> _TASK BRIEF_
All of the records should be reproduced word for word, but no images may appear in the copy.

> _EXERCISE INPUTS_
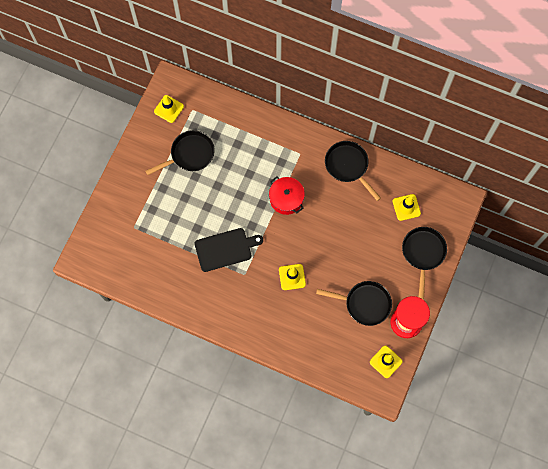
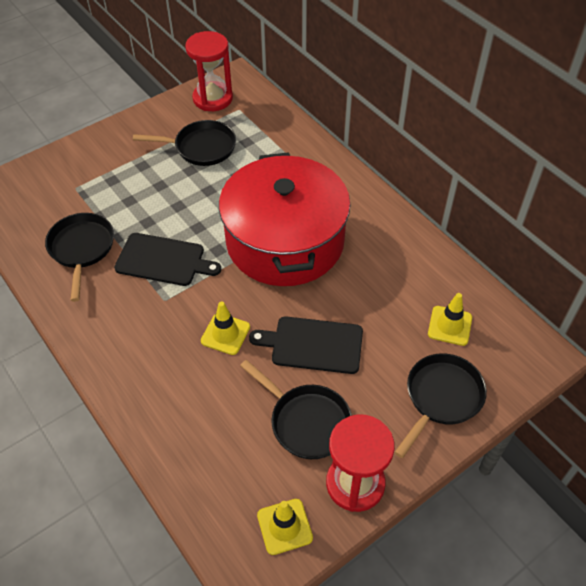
camera: 30 degrees right, 20 degrees down
yellow traffic cone [154,95,184,123] -> red hourglass [185,31,233,111]
red pot [269,176,305,215] -> red pot [219,152,351,286], size x2.30
black pan [325,141,381,201] -> black pan moved to [45,213,114,302]
none -> black cutting board [249,316,363,374]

> _ANSWER SPACE_
camera: 30 degrees right, 20 degrees down
yellow traffic cone [154,95,184,123] -> red hourglass [185,31,233,111]
red pot [269,176,305,215] -> red pot [219,152,351,286], size x2.30
black pan [325,141,381,201] -> black pan moved to [45,213,114,302]
none -> black cutting board [249,316,363,374]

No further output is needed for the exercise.